:: GIVEN EXERCISE ::
Find every line in the data below that contains the word "yellow" and copy each of those lines in full.

Saved entries:

▼▼▼

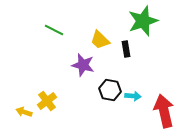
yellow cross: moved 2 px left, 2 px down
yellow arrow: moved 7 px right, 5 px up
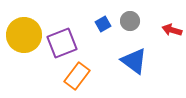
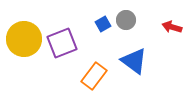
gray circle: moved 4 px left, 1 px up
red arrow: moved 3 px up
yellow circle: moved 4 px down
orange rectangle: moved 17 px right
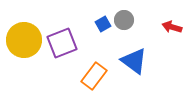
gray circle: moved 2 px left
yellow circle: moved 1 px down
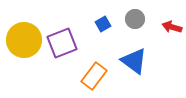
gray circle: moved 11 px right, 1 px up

▲▲▲

:: THE SOLUTION ::
yellow cross: moved 2 px left, 2 px down
yellow arrow: moved 7 px right, 5 px up
yellow circle: moved 4 px down
yellow circle: moved 1 px down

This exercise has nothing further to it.